■ Your instructions:
Gather every line in the records below that contains the word "PULSE".

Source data

= = =

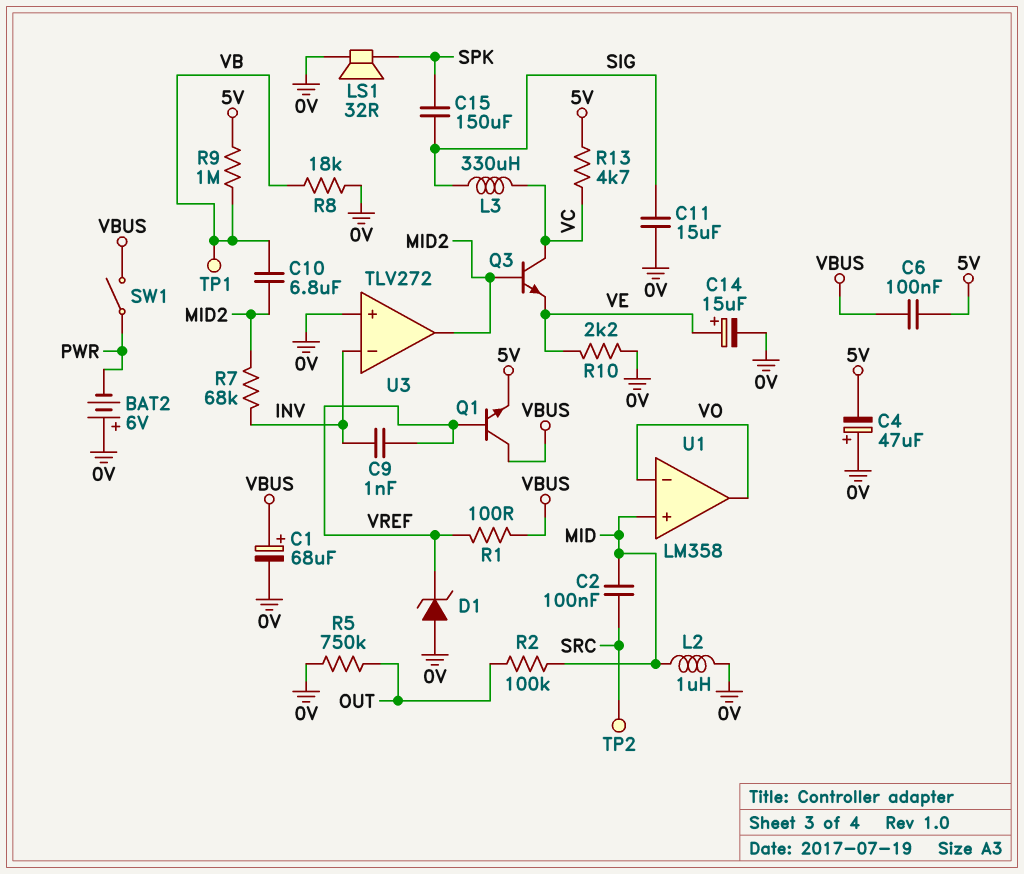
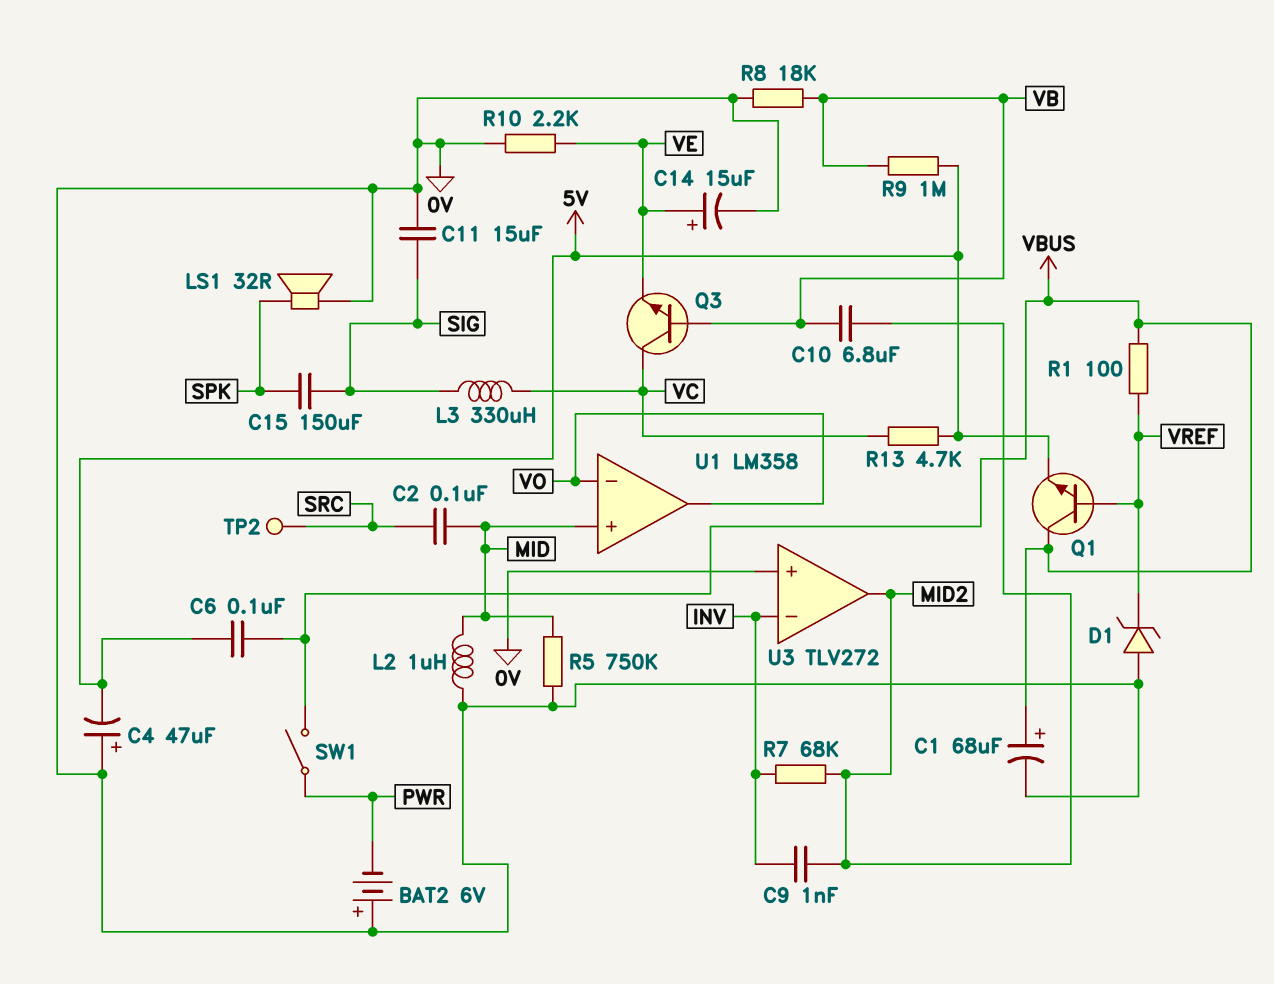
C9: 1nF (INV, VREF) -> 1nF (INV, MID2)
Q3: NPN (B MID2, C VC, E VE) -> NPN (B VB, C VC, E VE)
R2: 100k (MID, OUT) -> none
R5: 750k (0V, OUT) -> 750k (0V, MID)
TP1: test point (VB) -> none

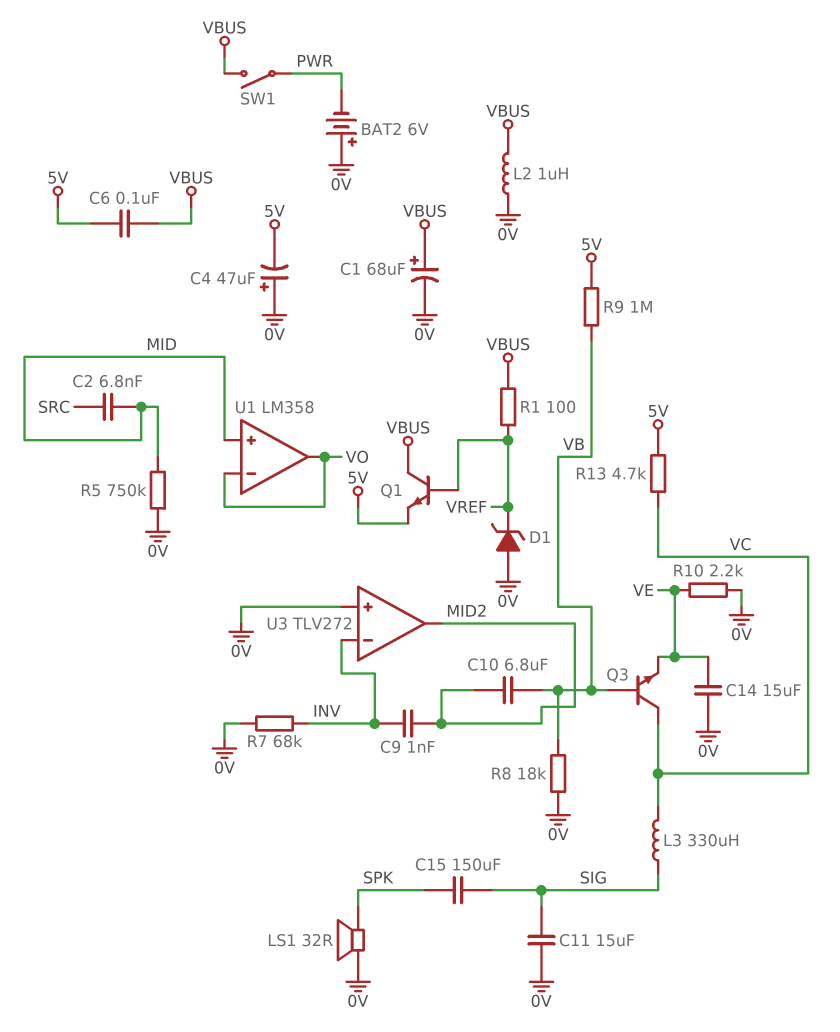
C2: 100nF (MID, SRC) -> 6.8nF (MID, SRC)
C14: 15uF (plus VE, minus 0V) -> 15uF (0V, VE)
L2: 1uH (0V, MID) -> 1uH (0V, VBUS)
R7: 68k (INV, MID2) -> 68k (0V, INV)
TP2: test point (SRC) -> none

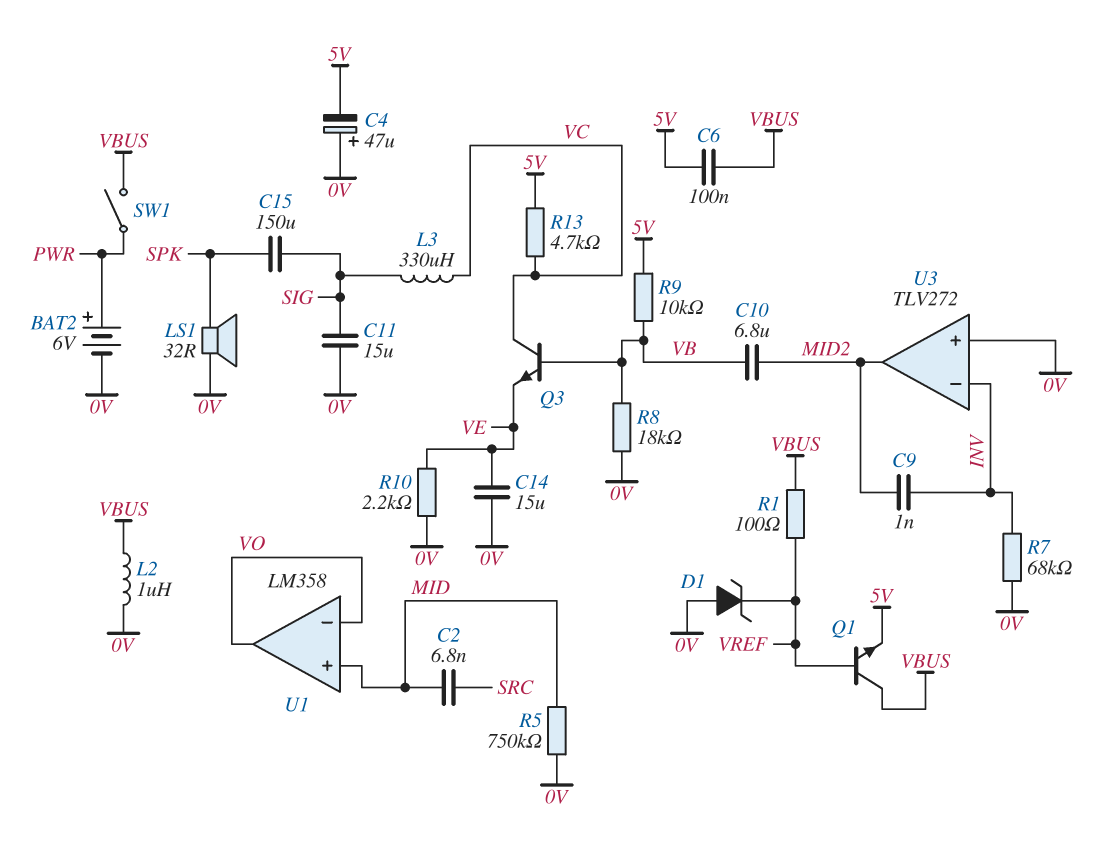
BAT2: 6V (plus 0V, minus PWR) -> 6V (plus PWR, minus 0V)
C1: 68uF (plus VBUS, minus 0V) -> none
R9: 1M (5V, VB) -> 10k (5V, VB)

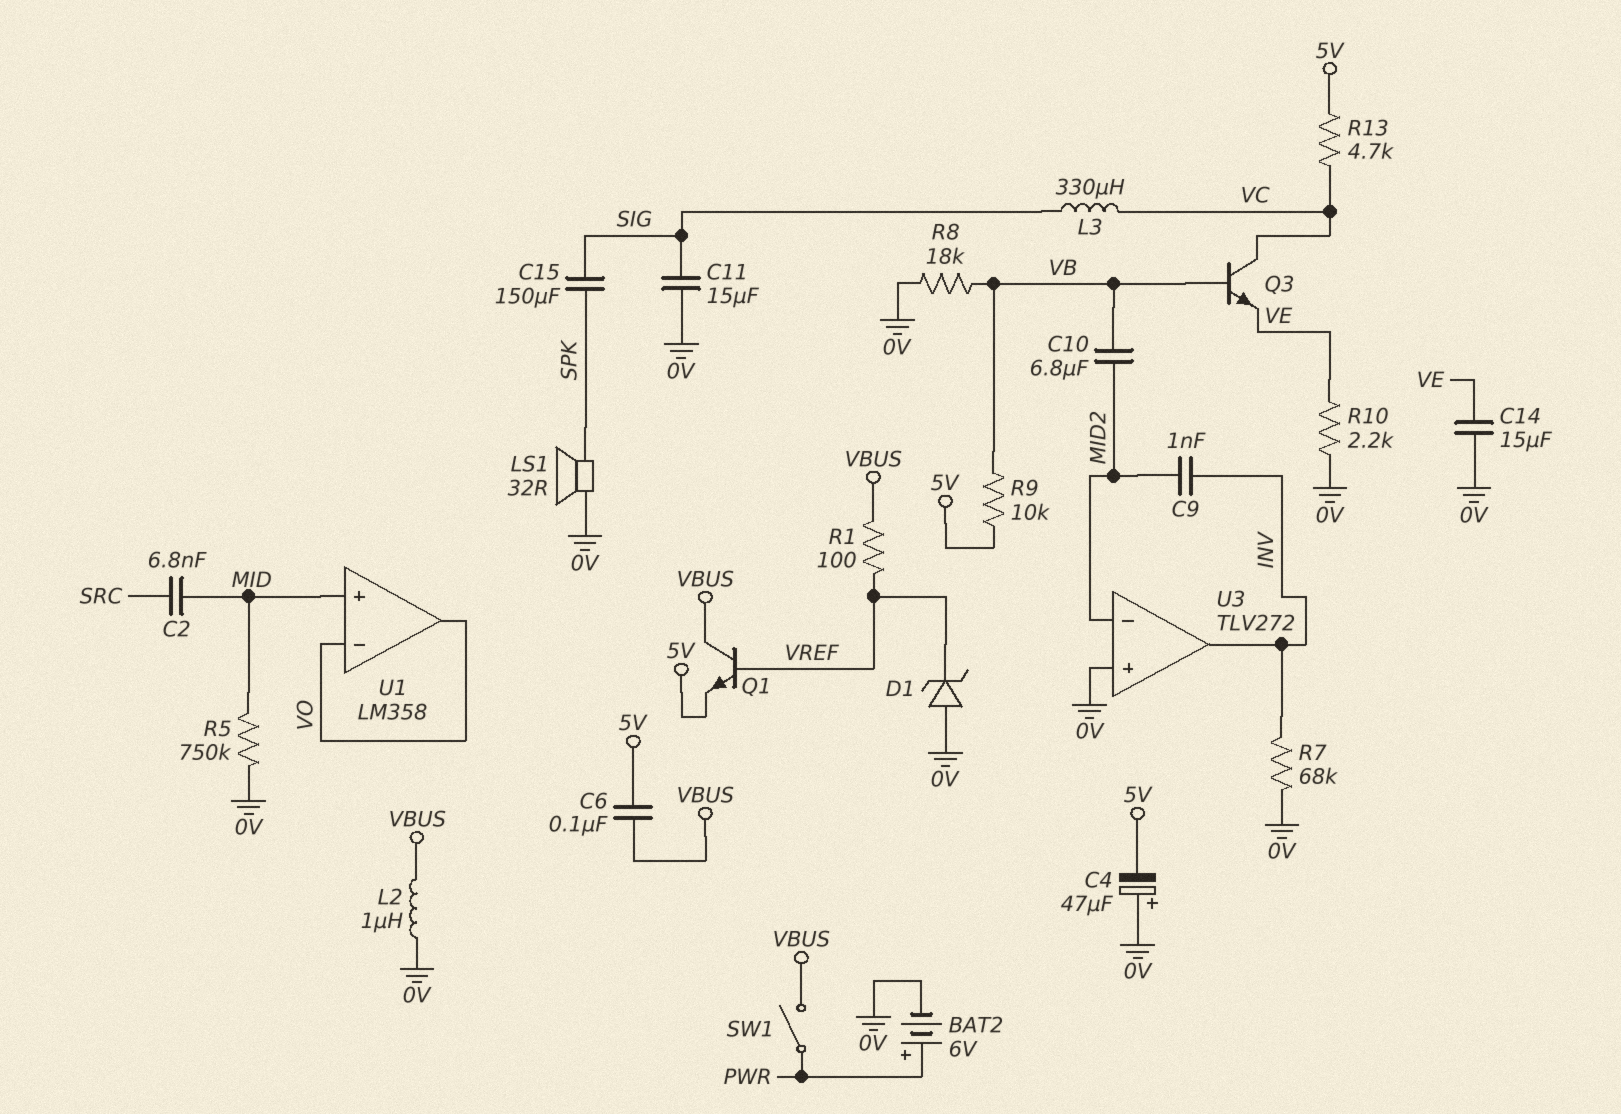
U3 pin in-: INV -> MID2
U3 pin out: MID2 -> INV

= = =

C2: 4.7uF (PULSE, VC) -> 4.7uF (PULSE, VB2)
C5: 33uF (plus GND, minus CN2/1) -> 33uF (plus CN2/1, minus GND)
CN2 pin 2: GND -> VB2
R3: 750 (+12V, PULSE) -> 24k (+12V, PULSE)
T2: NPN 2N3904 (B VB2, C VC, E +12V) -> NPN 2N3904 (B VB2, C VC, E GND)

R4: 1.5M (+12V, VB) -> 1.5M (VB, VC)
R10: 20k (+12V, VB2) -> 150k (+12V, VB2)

= = =

■ The answer:
C2: 4.7uF (PULSE, VC) -> 4.7uF (PULSE, VB2)
R3: 750 (+12V, PULSE) -> 24k (+12V, PULSE)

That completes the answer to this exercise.